→ WHAT TO PRODUCE
Return the whole listing unchanged. Drop the images.

→ SUPPLIED MATERIAL

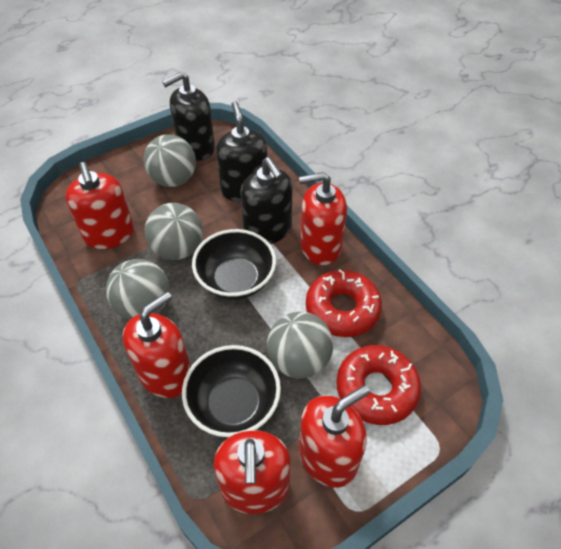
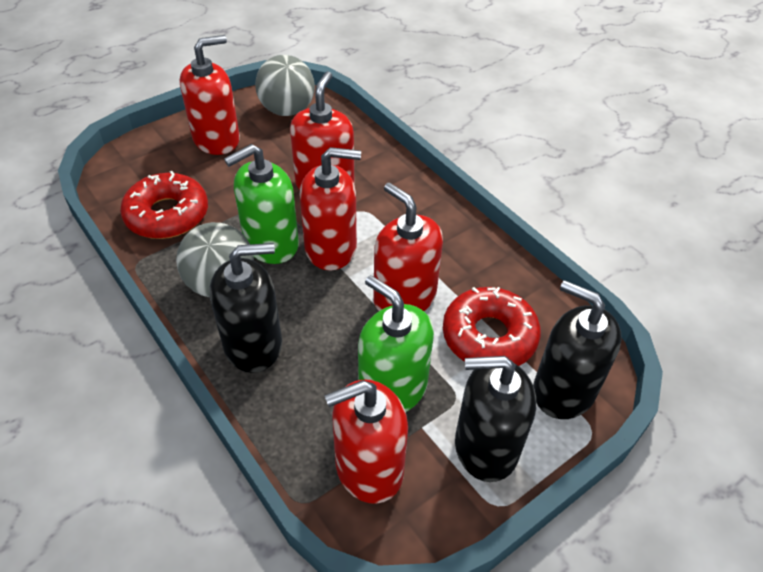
black bowl: 2 -> 0
green soap dispenser: 0 -> 2
grey ball: 4 -> 2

→ RESPONSE TO THIS EXERCISE
black bowl: 2 -> 0
green soap dispenser: 0 -> 2
grey ball: 4 -> 2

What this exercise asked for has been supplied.